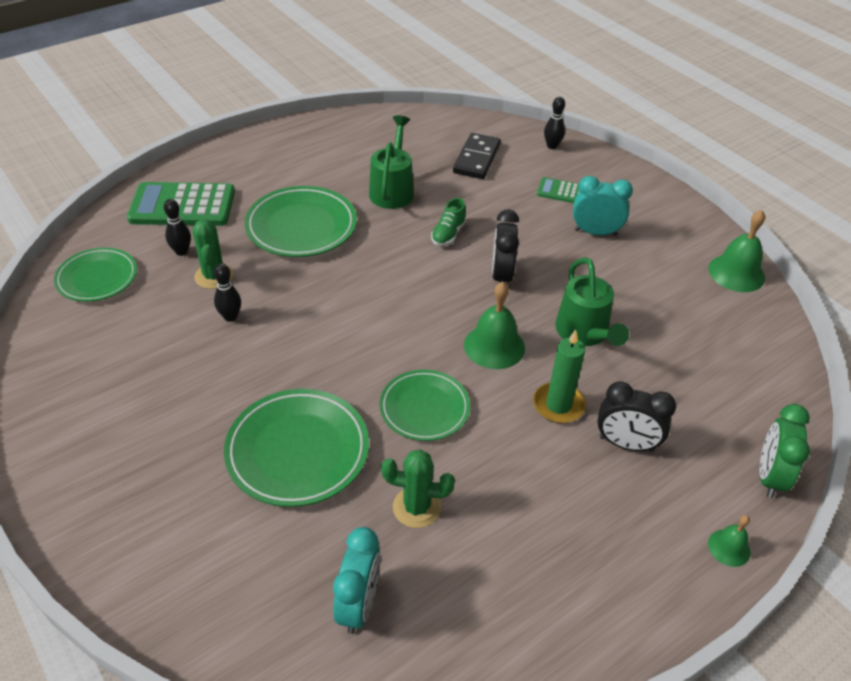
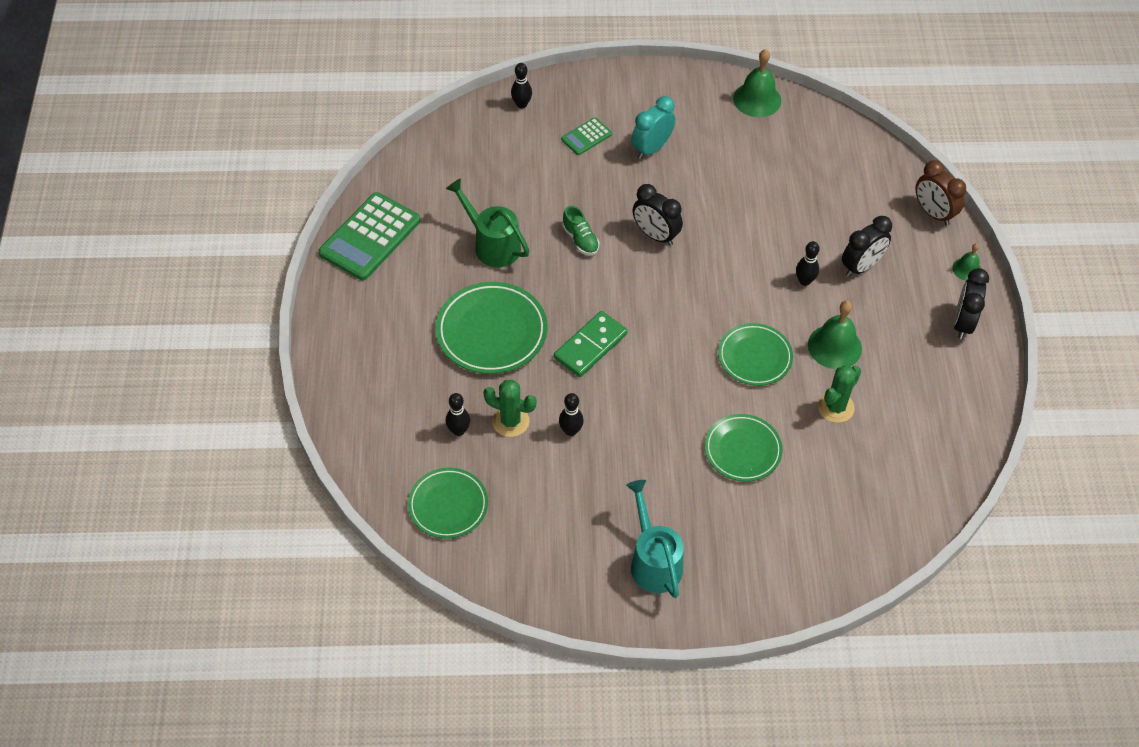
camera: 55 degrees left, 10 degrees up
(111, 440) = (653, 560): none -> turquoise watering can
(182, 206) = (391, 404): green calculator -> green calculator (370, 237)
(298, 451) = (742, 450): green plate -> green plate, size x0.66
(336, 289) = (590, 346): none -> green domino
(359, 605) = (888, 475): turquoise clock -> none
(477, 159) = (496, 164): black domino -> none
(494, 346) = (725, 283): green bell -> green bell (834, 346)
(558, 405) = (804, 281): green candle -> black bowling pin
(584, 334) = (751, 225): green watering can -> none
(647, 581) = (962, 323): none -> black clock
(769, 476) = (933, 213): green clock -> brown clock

* * * * * * *

__Task details__.
Keep every word of the material exactly as given. Drop the pictures.

__Solution to this problem__.
camera: 55 degrees left, 10 degrees up
(111, 440) = (653, 560): none -> turquoise watering can
(182, 206) = (391, 404): green calculator -> green calculator (370, 237)
(298, 451) = (742, 450): green plate -> green plate, size x0.66
(336, 289) = (590, 346): none -> green domino
(359, 605) = (888, 475): turquoise clock -> none
(477, 159) = (496, 164): black domino -> none
(494, 346) = (725, 283): green bell -> green bell (834, 346)
(558, 405) = (804, 281): green candle -> black bowling pin
(584, 334) = (751, 225): green watering can -> none
(647, 581) = (962, 323): none -> black clock
(769, 476) = (933, 213): green clock -> brown clock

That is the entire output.